> **Task to complete**
Note the line containing "yellow 1x1 brick [568,124,621,177]"; from it through the last line below, give only those lines again, exactly, both ends included, skipping pictures.

---------- Supplied material

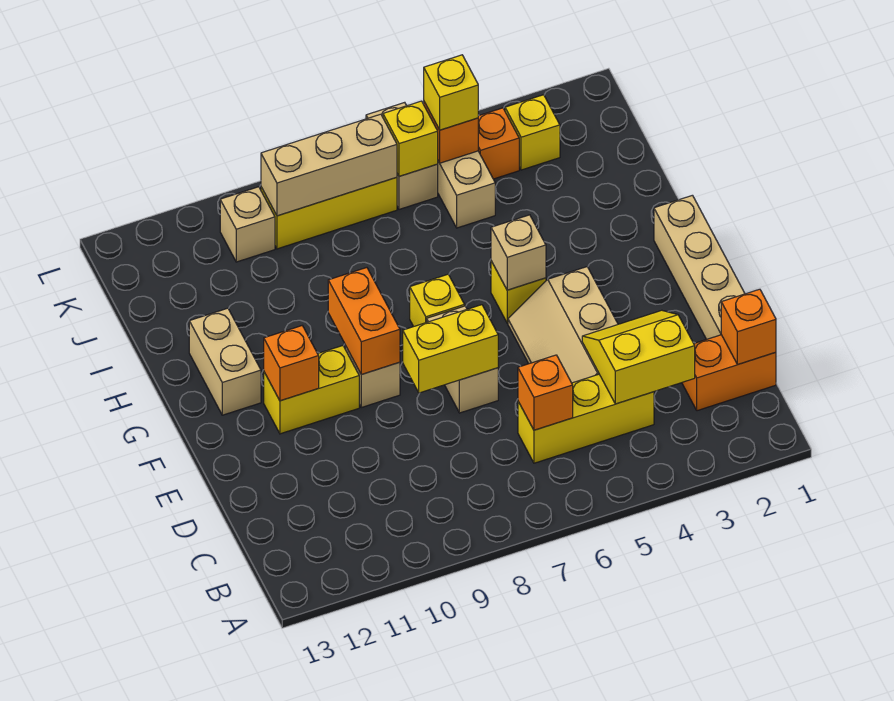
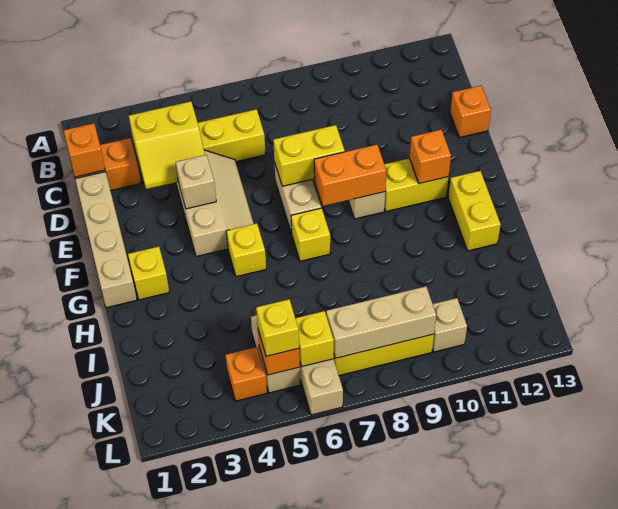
orange 1x1 brick [518,355,573,430] -> orange 1x1 brick moved to [450,86,491,138]
orange 1x2 brick [328,268,400,374] -> orange 1x2 brick turned to [314,145,386,206]
tan 1x1 brick [491,215,546,290] -> tan 1x1 brick moved to [176,155,216,209]
tan 1x2 brick [189,308,261,415] -> yellow 1x2 brick [448,171,501,251]
yellow 1x1 brick [505,95,560,170] -> yellow 1x1 brick moved to [128,247,169,300]

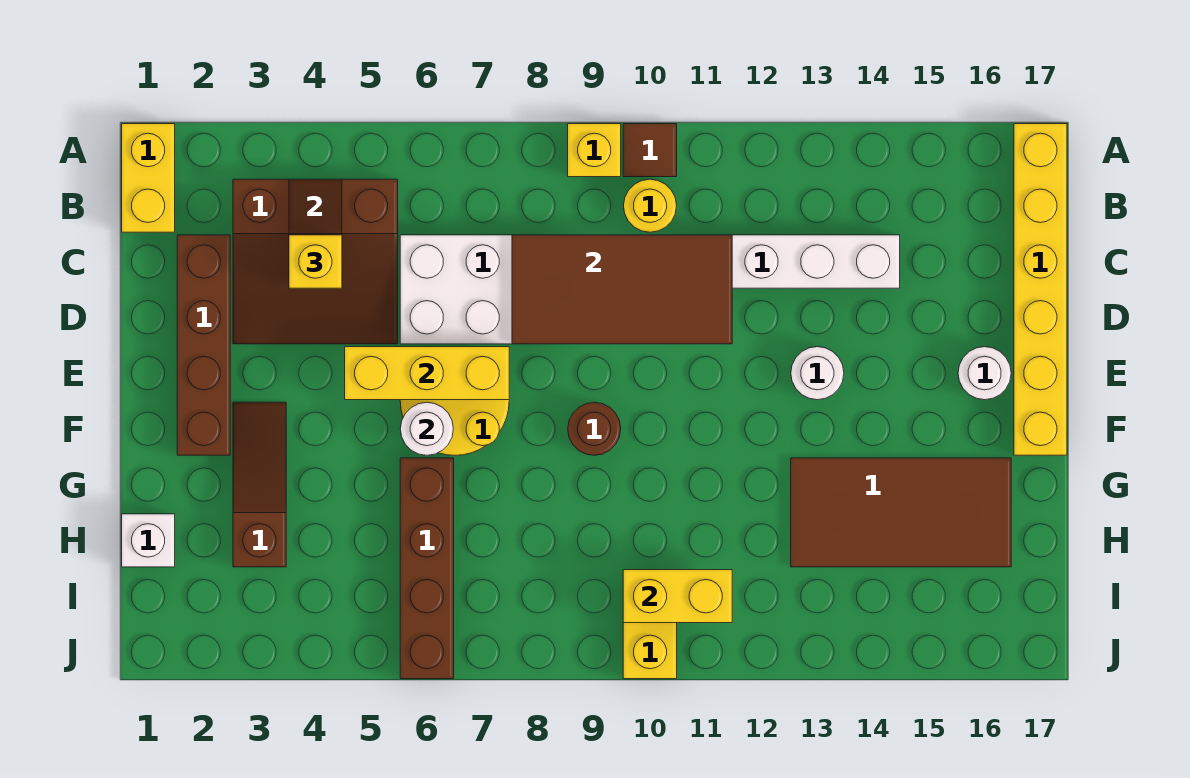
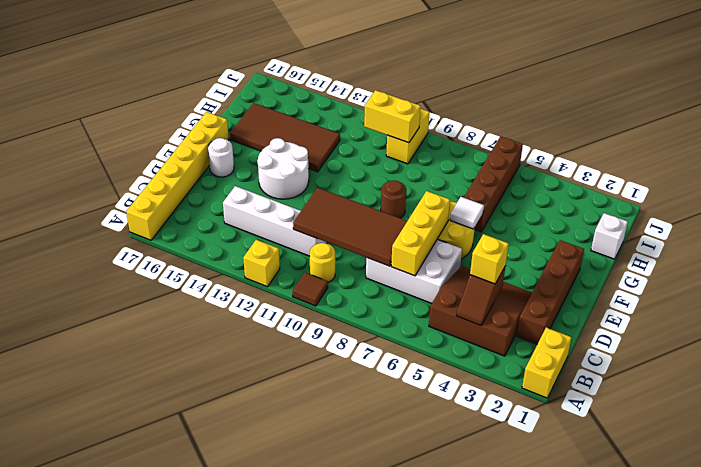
yellow 1x1 brick [568,124,621,177] -> yellow 1x1 brick moved to [243,240,280,287]
yellow 1x3 brick [345,347,509,400] -> yellow 1x3 brick turned to [391,191,450,276]
white 1x1 round brick [791,347,844,400] -> white 2x2 round brick [257,138,309,199]
brown 1x3 slope [233,402,286,567] -> none
white 1x1 round brick [400,402,453,455] -> white 1x1 tile [450,197,484,229]

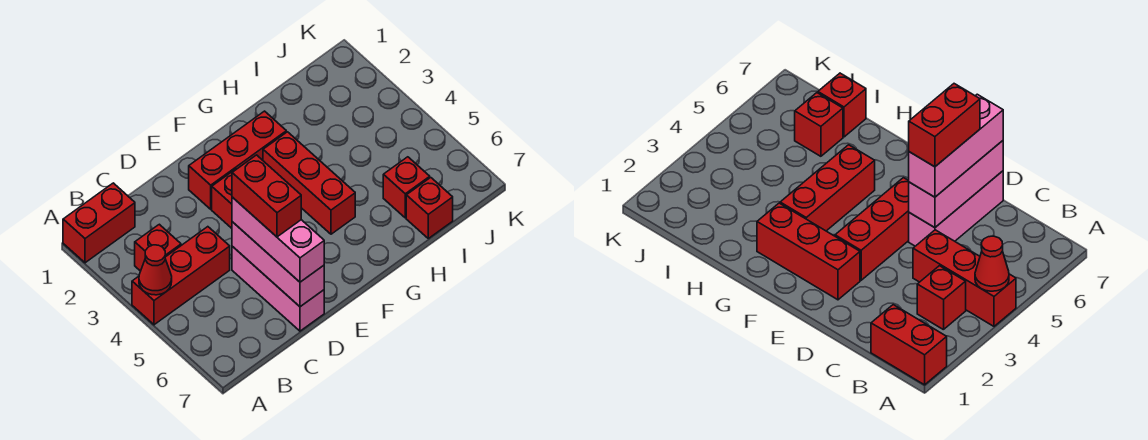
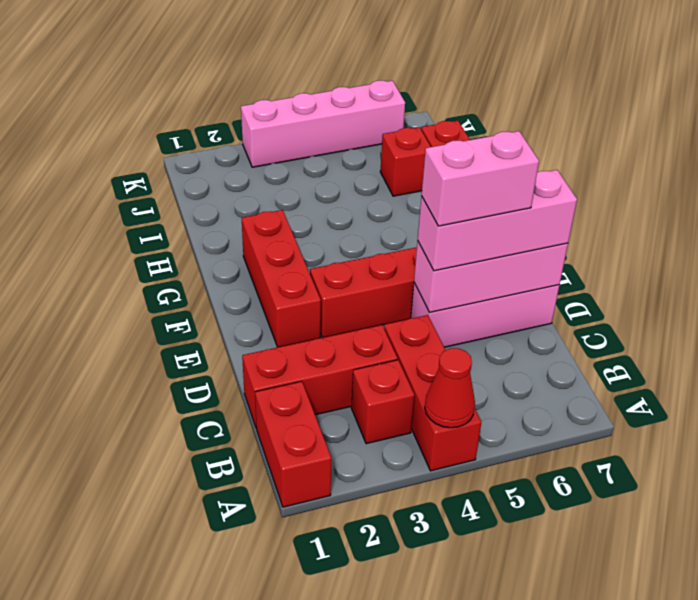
red 1x2 brick [232,155,301,237] -> pink 1x2 brick [422,131,539,226]
red 1x3 brick [263,132,355,234] -> red 1x3 brick moved to [242,325,398,428]
none -> pink 1x4 brick [241,81,405,167]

--------------------

> **Task result**
yellow 1x1 brick [568,124,621,177] -> yellow 1x1 brick moved to [243,240,280,287]
yellow 1x3 brick [345,347,509,400] -> yellow 1x3 brick turned to [391,191,450,276]
white 1x1 round brick [791,347,844,400] -> white 2x2 round brick [257,138,309,199]
brown 1x3 slope [233,402,286,567] -> none
white 1x1 round brick [400,402,453,455] -> white 1x1 tile [450,197,484,229]

red 1x2 brick [232,155,301,237] -> pink 1x2 brick [422,131,539,226]
red 1x3 brick [263,132,355,234] -> red 1x3 brick moved to [242,325,398,428]
none -> pink 1x4 brick [241,81,405,167]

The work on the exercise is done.